TASK INSTRUCTIONS →
Records follow. Select each line holding "BUTTON".

SOURCE DATA →
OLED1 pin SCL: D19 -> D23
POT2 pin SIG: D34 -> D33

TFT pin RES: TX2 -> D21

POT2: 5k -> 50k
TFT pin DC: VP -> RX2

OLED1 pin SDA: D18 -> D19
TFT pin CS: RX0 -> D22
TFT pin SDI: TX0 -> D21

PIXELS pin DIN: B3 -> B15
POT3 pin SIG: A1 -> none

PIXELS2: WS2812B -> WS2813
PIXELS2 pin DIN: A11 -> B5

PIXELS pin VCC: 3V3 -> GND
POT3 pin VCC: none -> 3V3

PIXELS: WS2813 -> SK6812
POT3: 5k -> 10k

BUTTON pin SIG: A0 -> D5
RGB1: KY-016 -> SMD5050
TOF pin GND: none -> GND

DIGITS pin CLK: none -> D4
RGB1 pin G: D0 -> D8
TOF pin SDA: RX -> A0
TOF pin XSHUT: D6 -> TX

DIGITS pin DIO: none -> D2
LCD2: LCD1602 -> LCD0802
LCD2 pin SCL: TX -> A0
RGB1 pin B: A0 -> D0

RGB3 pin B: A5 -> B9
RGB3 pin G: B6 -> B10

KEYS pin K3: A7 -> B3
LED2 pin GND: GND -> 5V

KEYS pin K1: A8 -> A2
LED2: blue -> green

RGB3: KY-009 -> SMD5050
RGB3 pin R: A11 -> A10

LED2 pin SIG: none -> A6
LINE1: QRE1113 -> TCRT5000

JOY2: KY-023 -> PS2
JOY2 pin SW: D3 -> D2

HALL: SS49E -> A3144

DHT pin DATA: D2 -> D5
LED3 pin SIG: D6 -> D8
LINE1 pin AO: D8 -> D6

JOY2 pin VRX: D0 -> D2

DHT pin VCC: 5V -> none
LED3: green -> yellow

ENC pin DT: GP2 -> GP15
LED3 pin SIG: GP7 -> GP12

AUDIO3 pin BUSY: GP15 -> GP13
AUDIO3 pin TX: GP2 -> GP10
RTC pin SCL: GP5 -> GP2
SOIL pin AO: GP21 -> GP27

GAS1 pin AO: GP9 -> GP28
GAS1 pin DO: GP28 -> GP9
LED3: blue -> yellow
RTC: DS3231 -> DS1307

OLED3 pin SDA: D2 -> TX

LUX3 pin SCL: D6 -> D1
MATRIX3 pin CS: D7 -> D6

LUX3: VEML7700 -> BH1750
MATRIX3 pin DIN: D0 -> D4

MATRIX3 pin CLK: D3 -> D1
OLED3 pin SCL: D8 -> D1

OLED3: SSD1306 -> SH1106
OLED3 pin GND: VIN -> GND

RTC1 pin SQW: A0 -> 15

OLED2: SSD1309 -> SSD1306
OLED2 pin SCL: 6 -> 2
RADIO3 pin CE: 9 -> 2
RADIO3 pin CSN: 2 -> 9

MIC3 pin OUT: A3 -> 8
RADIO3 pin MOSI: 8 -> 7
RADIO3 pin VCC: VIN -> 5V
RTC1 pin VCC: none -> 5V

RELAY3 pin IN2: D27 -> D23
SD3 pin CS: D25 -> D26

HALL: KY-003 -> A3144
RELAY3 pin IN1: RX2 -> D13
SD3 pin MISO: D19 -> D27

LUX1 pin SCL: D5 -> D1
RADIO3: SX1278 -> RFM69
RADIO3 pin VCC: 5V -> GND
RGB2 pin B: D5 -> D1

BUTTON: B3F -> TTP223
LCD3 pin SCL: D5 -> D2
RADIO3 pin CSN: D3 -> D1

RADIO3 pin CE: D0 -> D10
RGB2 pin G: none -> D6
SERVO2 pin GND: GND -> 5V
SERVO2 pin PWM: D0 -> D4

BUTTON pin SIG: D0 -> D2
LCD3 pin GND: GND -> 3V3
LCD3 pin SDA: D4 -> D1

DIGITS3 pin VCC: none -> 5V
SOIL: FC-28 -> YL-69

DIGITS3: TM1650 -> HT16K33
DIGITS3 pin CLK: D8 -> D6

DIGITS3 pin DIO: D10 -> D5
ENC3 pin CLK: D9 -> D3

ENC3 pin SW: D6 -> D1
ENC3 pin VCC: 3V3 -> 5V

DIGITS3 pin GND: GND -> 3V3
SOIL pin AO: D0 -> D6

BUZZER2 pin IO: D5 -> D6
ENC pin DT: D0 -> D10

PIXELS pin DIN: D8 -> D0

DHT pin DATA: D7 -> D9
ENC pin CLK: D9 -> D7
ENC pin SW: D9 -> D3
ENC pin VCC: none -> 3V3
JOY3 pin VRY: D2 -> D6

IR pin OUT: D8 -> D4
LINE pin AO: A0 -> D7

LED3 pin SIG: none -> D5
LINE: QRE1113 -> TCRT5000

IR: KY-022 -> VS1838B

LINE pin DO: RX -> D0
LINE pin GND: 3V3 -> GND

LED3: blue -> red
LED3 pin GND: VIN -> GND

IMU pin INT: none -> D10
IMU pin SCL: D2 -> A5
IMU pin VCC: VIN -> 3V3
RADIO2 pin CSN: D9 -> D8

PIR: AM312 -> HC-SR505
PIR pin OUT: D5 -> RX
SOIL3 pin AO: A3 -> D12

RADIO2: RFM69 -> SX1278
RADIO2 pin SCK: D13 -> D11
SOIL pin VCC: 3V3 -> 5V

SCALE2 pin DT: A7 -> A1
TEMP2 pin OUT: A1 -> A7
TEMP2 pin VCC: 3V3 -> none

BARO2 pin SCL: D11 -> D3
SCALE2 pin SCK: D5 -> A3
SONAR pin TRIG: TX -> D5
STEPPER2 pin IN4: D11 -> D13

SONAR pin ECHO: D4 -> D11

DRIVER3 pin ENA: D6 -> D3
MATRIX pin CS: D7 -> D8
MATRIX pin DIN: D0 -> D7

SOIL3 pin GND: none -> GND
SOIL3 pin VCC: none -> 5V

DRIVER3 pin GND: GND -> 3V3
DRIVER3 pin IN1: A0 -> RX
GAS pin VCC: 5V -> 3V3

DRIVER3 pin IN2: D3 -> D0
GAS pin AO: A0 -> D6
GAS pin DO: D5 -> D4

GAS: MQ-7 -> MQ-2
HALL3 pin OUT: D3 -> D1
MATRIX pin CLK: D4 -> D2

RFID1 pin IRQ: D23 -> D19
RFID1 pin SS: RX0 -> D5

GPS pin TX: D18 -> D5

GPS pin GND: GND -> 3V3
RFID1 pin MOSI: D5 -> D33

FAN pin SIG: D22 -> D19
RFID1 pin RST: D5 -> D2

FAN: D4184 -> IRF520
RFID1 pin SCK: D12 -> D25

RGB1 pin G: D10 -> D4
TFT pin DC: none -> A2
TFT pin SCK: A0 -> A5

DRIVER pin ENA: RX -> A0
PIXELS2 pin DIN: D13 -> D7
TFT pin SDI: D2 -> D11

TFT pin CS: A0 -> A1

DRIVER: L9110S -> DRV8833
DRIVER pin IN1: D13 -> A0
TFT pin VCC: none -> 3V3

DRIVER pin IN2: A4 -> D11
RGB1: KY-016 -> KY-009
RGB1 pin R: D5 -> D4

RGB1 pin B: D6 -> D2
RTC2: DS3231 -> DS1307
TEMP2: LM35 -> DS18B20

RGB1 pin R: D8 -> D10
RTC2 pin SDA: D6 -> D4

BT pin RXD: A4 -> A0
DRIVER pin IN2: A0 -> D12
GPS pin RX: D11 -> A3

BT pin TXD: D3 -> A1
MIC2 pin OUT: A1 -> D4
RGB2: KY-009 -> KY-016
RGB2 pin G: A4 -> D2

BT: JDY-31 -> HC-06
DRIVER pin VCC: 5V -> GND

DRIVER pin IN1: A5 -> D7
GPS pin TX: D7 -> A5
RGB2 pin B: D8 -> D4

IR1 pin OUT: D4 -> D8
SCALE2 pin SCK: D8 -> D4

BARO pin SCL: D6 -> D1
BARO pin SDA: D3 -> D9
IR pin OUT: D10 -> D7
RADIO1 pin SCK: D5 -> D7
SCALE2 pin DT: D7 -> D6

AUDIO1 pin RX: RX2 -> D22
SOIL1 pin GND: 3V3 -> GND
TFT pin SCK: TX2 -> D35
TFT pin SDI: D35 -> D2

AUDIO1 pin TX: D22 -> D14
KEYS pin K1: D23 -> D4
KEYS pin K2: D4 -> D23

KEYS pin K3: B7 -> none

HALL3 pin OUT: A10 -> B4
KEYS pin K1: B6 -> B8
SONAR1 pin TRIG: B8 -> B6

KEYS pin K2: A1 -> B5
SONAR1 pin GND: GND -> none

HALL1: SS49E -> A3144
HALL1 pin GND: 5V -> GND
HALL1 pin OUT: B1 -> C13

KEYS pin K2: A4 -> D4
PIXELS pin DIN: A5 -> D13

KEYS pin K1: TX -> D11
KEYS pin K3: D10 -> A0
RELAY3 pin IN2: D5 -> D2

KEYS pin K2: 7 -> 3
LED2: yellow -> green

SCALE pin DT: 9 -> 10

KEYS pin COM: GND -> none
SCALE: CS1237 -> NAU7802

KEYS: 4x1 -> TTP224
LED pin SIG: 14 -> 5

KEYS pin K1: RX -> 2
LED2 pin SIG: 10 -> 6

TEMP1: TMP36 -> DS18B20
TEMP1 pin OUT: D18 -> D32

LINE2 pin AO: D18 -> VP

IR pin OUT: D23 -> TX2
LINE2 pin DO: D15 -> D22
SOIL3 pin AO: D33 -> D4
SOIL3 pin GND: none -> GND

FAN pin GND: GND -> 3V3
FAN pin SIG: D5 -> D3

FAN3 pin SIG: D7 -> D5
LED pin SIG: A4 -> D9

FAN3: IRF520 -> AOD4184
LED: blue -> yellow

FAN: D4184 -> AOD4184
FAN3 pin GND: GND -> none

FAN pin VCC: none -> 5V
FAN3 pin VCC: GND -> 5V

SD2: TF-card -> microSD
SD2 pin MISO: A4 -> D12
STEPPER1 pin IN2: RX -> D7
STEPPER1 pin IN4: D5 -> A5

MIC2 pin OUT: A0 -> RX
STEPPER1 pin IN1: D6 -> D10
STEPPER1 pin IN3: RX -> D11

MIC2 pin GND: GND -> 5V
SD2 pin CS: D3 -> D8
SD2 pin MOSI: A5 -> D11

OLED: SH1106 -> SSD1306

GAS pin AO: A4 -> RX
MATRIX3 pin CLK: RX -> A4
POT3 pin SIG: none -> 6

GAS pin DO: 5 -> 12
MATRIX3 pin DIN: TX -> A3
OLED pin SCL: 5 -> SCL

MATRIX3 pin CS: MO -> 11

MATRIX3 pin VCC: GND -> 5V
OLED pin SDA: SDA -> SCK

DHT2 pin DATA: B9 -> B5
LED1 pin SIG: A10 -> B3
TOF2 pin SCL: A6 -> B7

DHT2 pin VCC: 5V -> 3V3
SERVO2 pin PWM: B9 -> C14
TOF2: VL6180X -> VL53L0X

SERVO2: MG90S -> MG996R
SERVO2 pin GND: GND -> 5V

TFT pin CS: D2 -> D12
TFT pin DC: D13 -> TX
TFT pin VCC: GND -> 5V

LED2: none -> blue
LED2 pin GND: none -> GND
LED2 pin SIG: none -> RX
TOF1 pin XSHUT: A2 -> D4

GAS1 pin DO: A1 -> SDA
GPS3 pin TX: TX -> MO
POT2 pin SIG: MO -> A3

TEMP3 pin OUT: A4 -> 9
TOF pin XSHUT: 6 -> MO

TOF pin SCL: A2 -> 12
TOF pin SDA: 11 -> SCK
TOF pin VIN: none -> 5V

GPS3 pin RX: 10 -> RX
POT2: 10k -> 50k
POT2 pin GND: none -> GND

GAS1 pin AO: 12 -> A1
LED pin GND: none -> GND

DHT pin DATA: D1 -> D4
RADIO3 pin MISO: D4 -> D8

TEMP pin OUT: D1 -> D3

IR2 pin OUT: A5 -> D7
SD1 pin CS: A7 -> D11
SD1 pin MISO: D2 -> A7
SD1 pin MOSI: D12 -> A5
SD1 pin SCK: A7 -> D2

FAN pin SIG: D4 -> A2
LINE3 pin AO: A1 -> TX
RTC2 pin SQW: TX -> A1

SOLUTION FOR THIS EXERCISE →
BUTTON pin SIG: A0 -> D5
BUTTON: B3F -> TTP223
BUTTON pin SIG: D0 -> D2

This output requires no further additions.